*** Source data ***
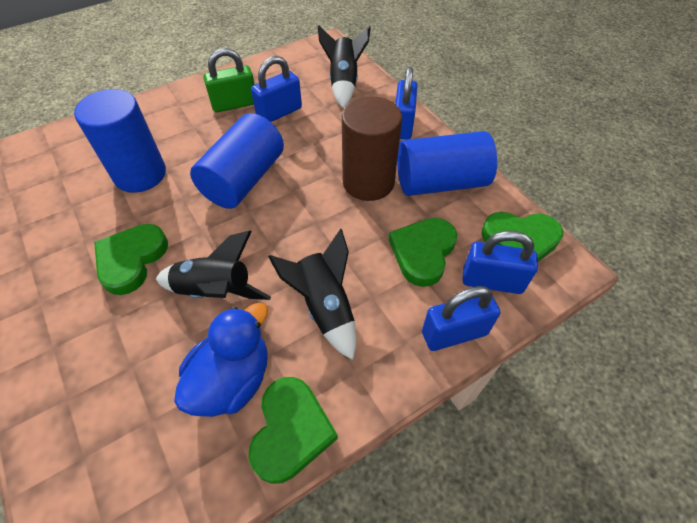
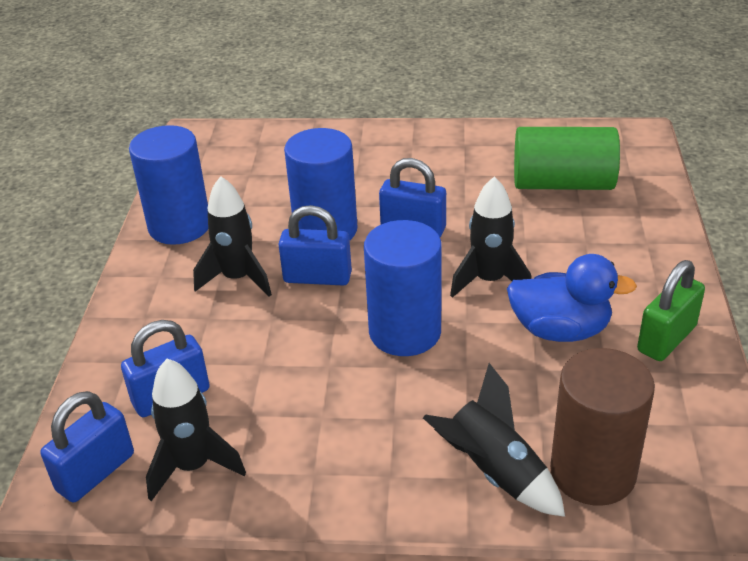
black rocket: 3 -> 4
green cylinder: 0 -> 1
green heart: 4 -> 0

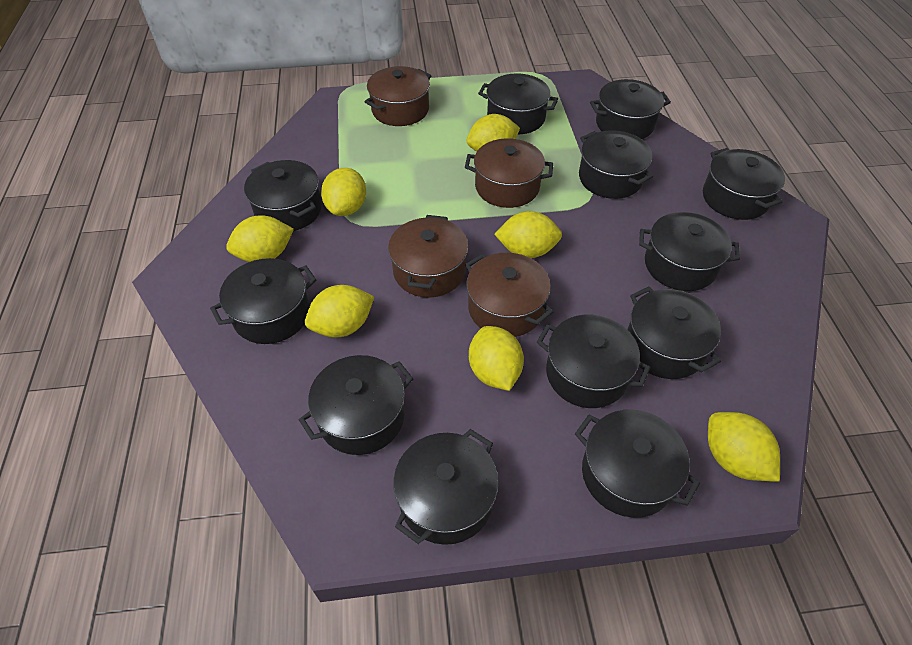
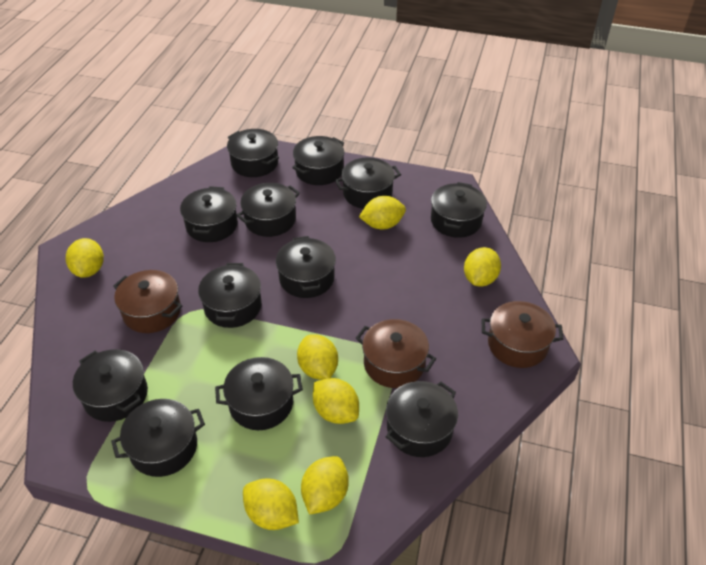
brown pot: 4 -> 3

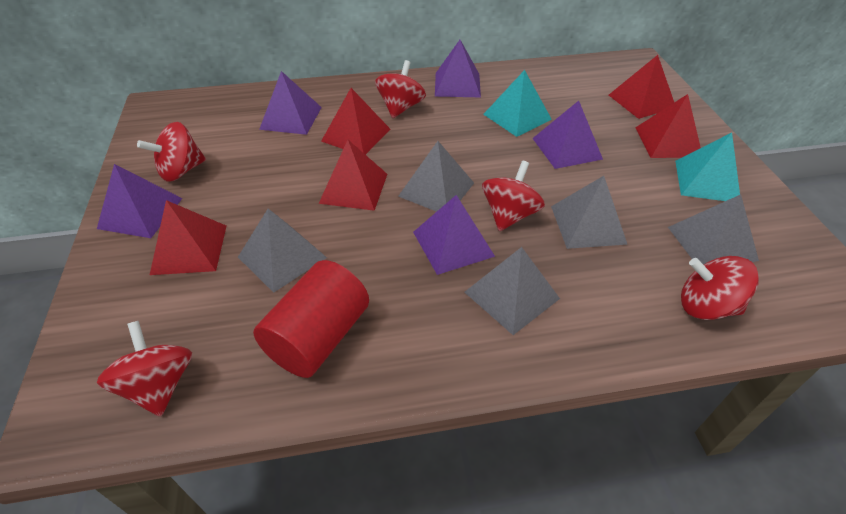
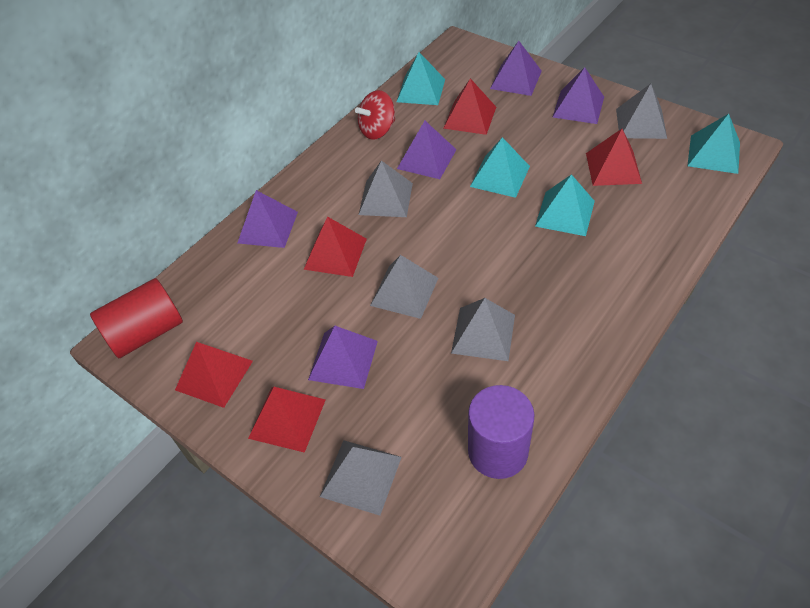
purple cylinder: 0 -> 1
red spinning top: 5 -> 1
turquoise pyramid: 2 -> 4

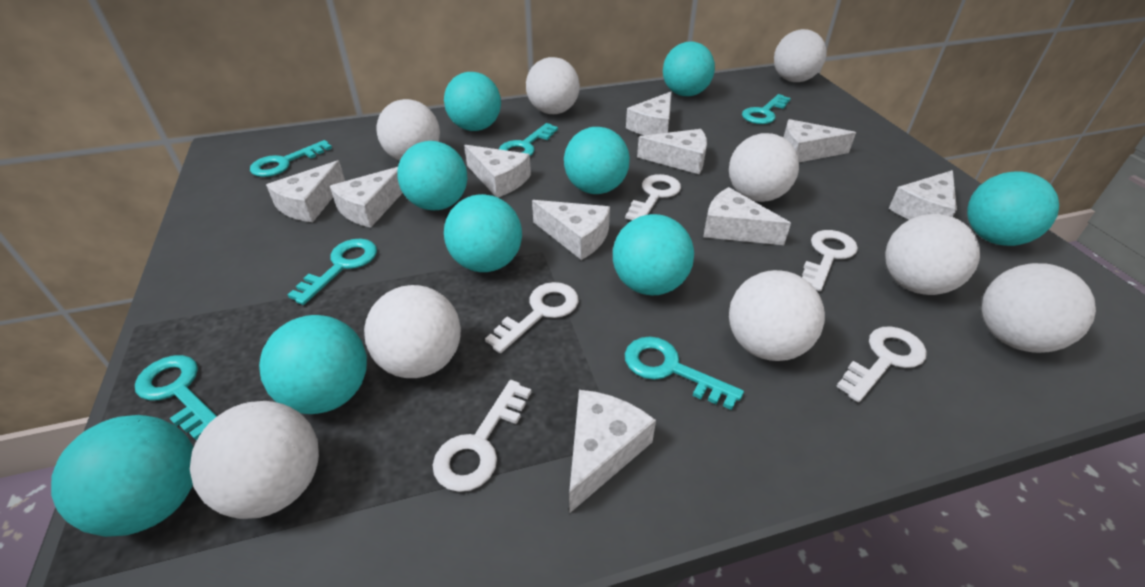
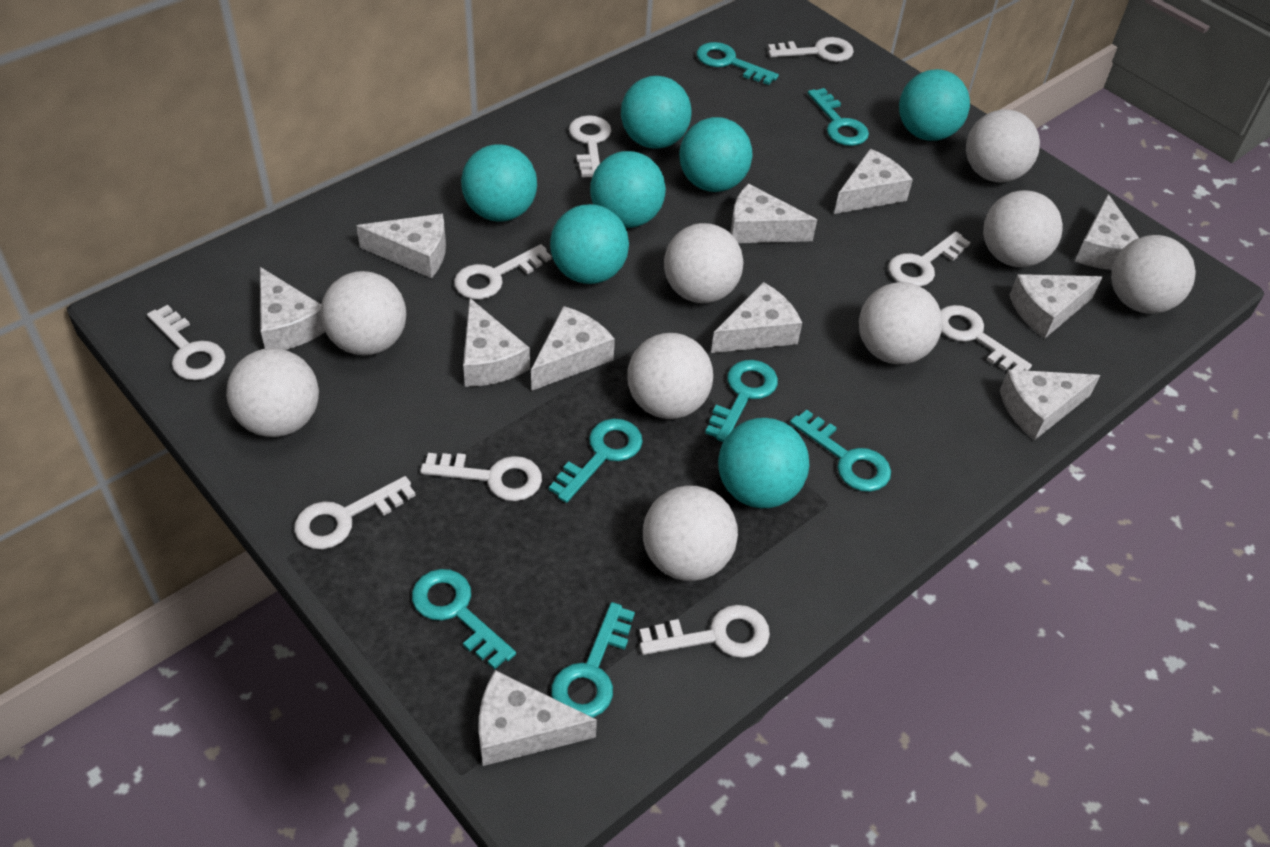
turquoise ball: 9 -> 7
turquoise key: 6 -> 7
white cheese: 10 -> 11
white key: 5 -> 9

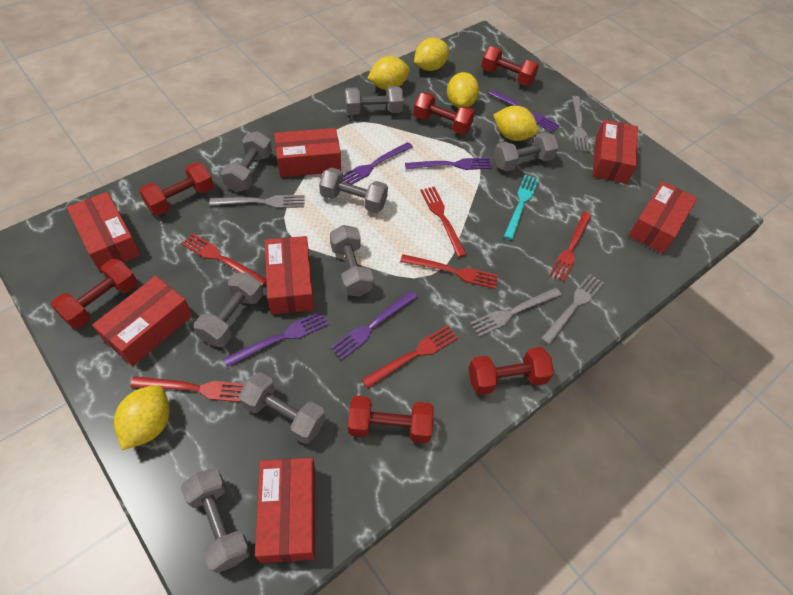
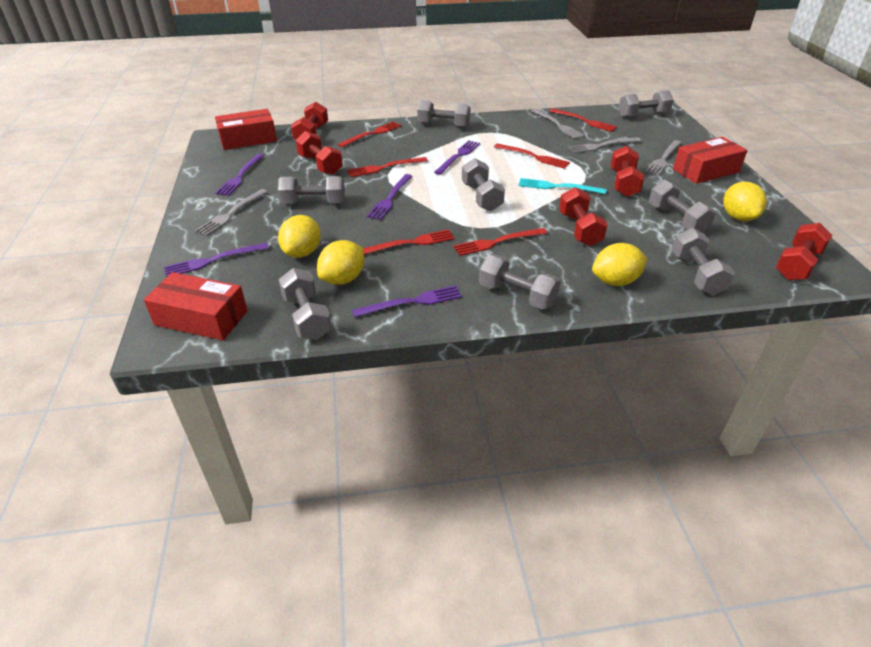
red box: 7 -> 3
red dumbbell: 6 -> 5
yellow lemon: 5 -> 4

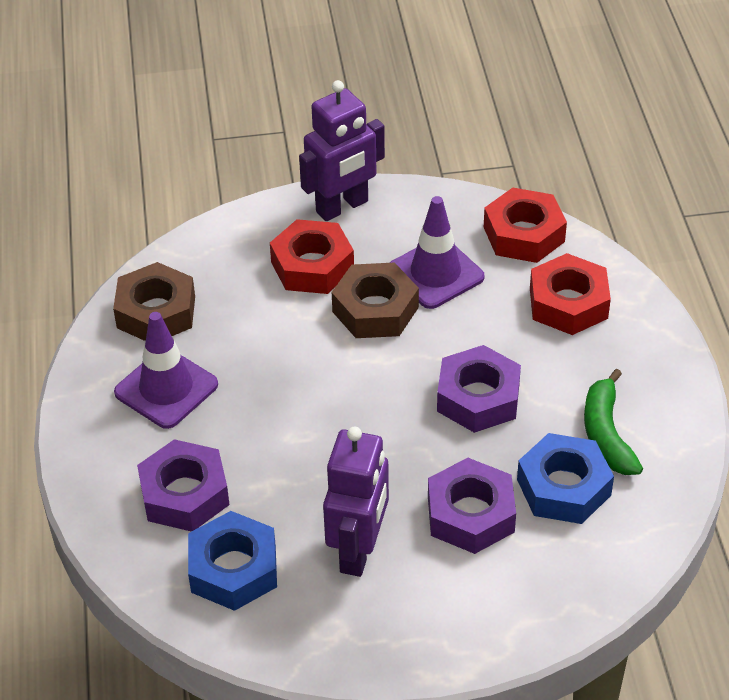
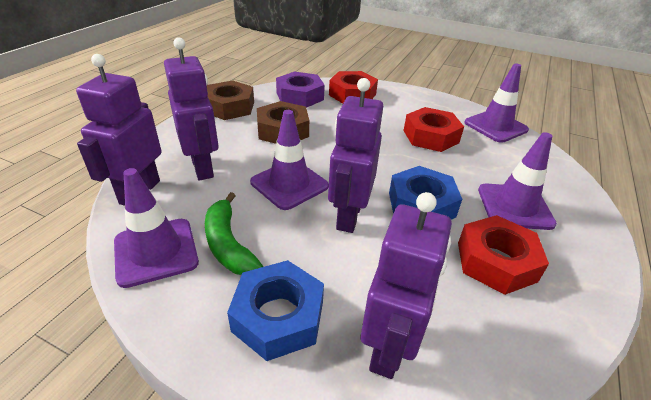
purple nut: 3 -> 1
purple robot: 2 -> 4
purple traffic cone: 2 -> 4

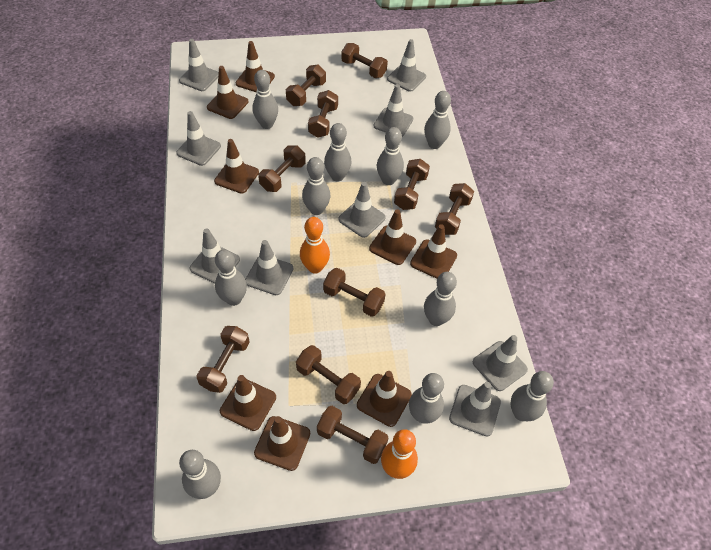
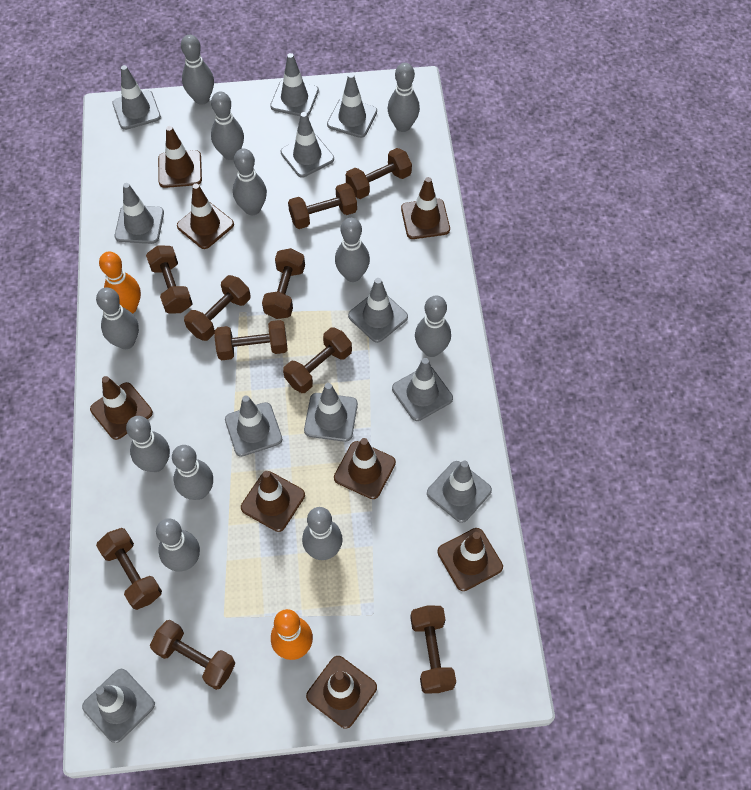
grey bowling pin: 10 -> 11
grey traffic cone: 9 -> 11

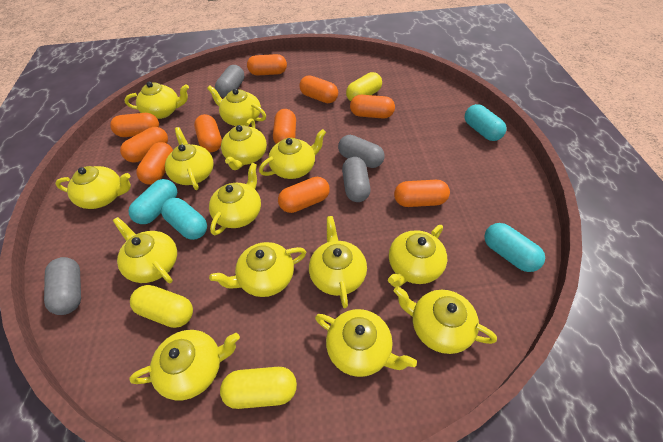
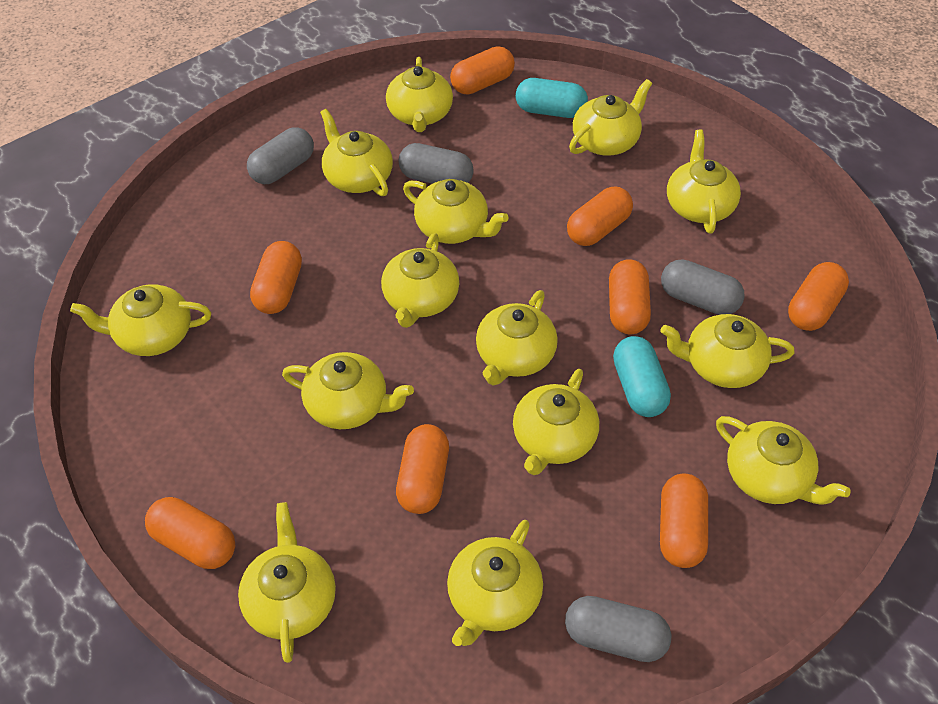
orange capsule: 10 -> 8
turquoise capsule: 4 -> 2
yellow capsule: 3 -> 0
*** End of Source data ***
■ Your task: The lines that contain the word "turquoise" are wanted; copy each of them from the records.

■ Completed task:
turquoise pyramid: 2 -> 4
turquoise ball: 9 -> 7
turquoise key: 6 -> 7
turquoise capsule: 4 -> 2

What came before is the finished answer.